---------- Recorded information ----------
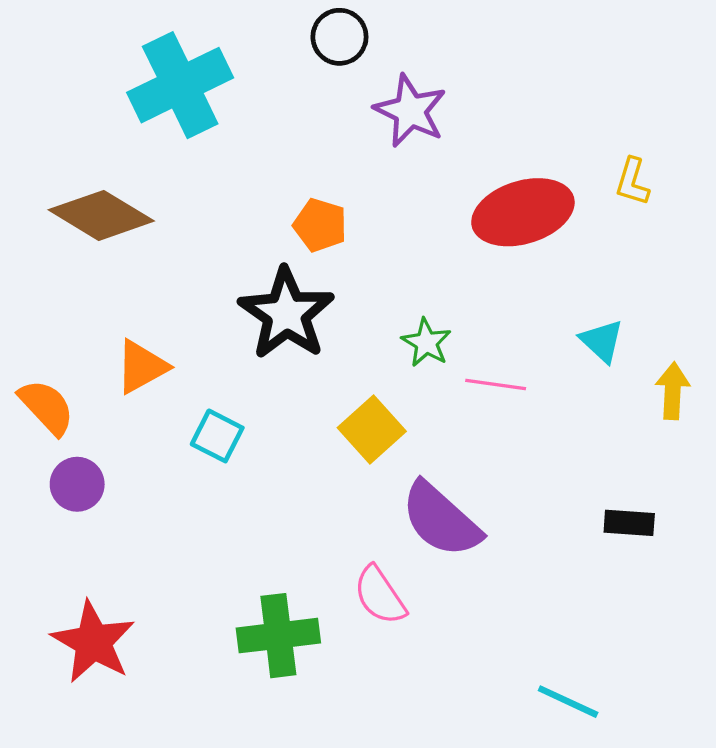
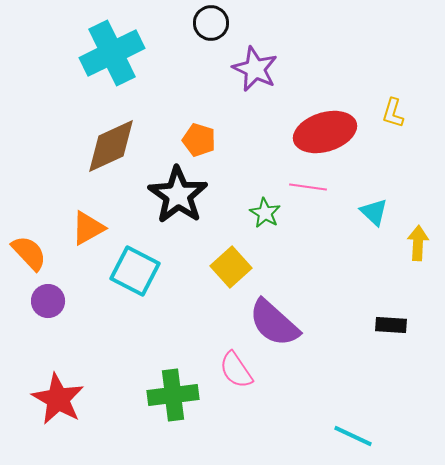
brown diamond: (101, 215) -> (111, 146), moved, turned -56
pink line: (496, 384) -> (308, 187), moved
cyan square: (217, 436) -> (135, 271), size x1.5

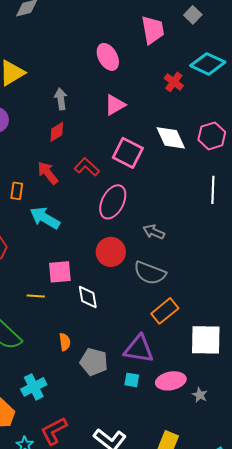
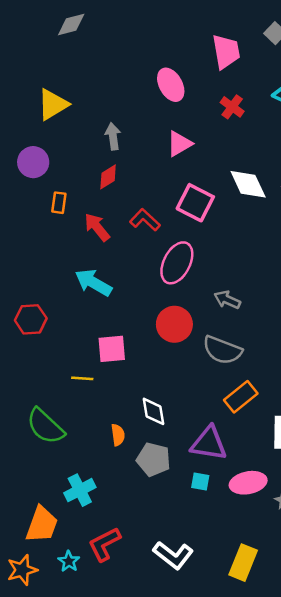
red cross: (174, 82) -> (232, 107), moved
orange rectangle: (17, 191) -> (59, 203), moved
white diamond: (88, 297) -> (154, 411), moved

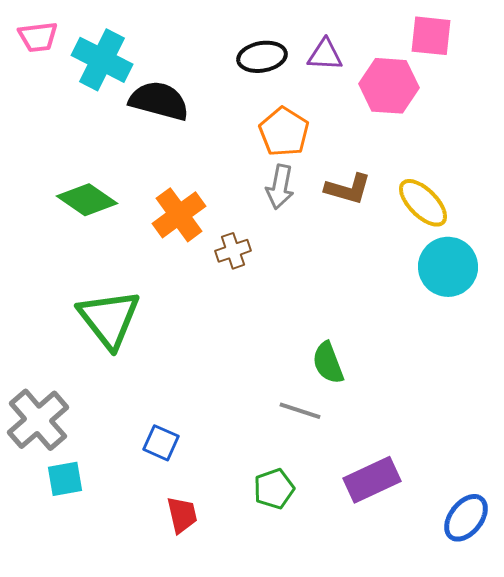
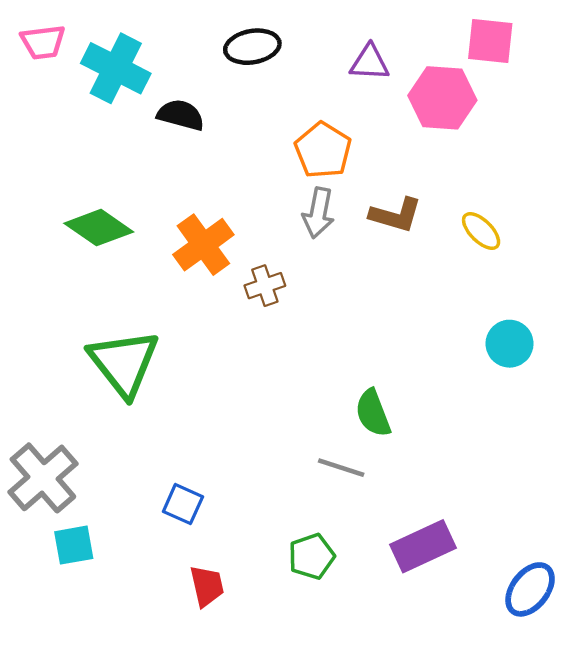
black ellipse: (262, 57) -> (252, 47), moved
black semicircle: (159, 101) -> (181, 115), size x0.7
yellow ellipse: (423, 203) -> (481, 231), size x0.7
cyan circle: (448, 267) -> (510, 344), moved, size x0.7

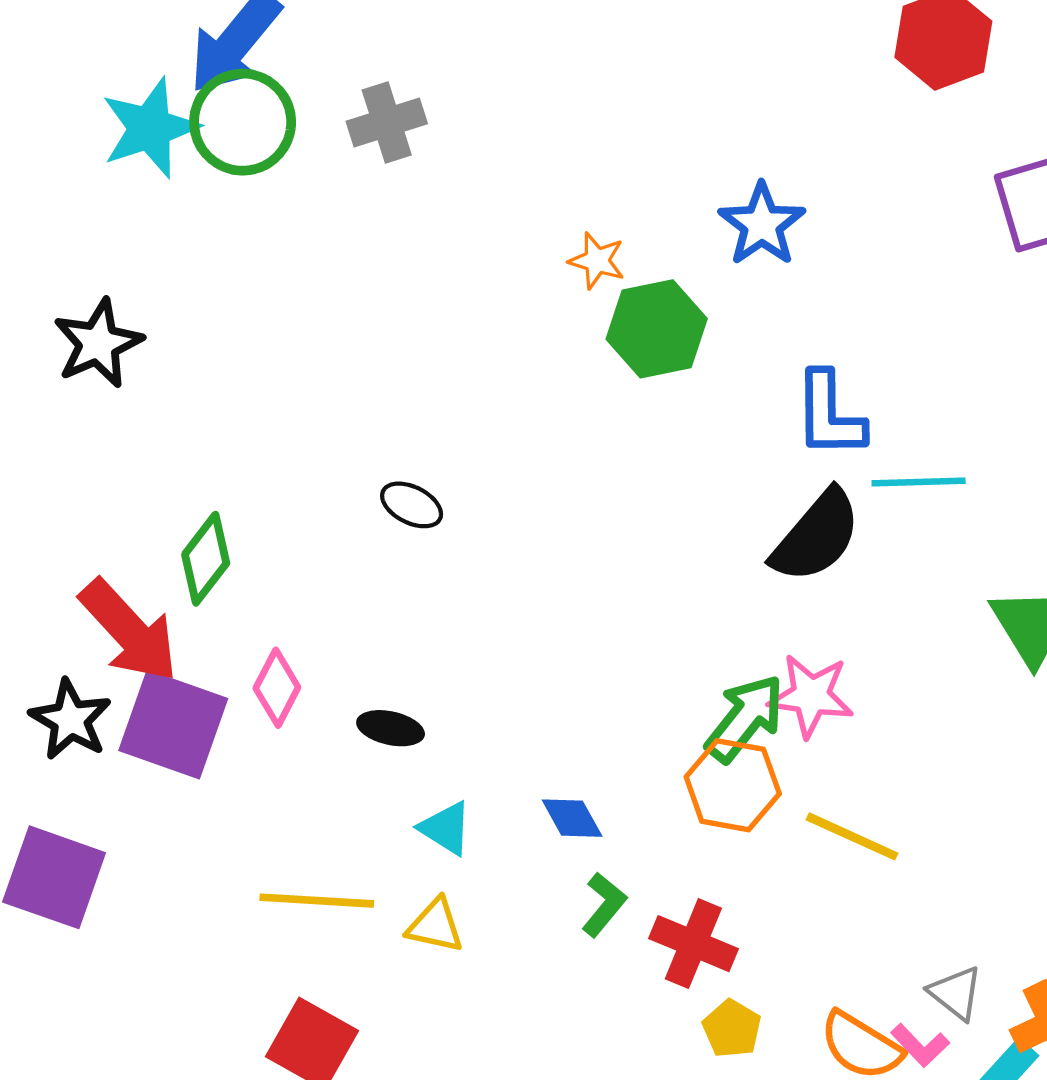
----------
Work to be completed:
With the pictures left out, output the lines from the one containing "black semicircle: (159, 101)" through the last line of the records above, exactly as they are.

Final answer:
black semicircle: (159, 101) -> (181, 115), size x0.7
yellow ellipse: (423, 203) -> (481, 231), size x0.7
cyan circle: (448, 267) -> (510, 344), moved, size x0.7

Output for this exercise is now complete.